Task instructions: Lines from the one containing "Someone put down" through the final line of the records are the only ones to copy, and each must match exactly.

Data extracts:
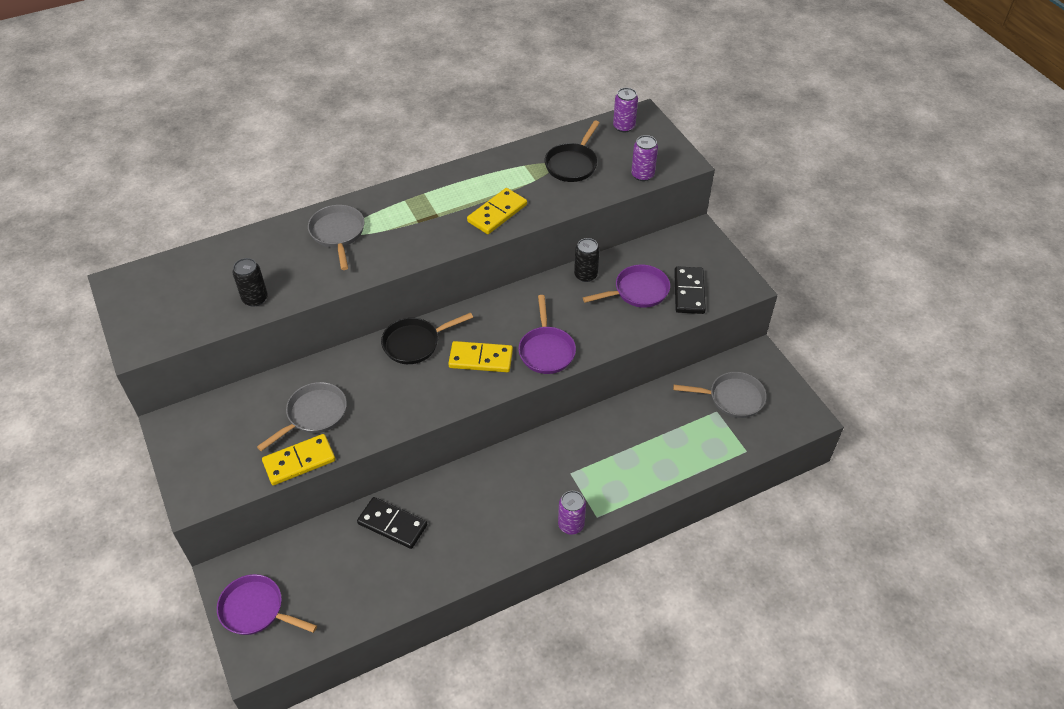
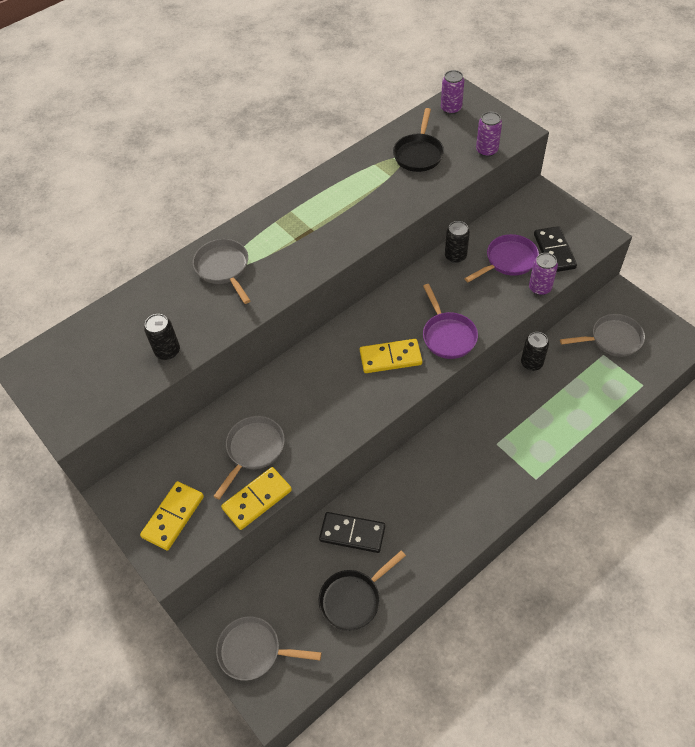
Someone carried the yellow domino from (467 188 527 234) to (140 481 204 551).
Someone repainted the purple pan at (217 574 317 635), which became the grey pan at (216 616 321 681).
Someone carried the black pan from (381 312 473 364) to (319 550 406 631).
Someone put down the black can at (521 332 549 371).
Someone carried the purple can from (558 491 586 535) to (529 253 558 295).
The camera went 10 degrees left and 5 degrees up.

Result:
Someone put down the black can at (521 332 549 371).
Someone carried the purple can from (558 491 586 535) to (529 253 558 295).
The camera went 10 degrees left and 5 degrees up.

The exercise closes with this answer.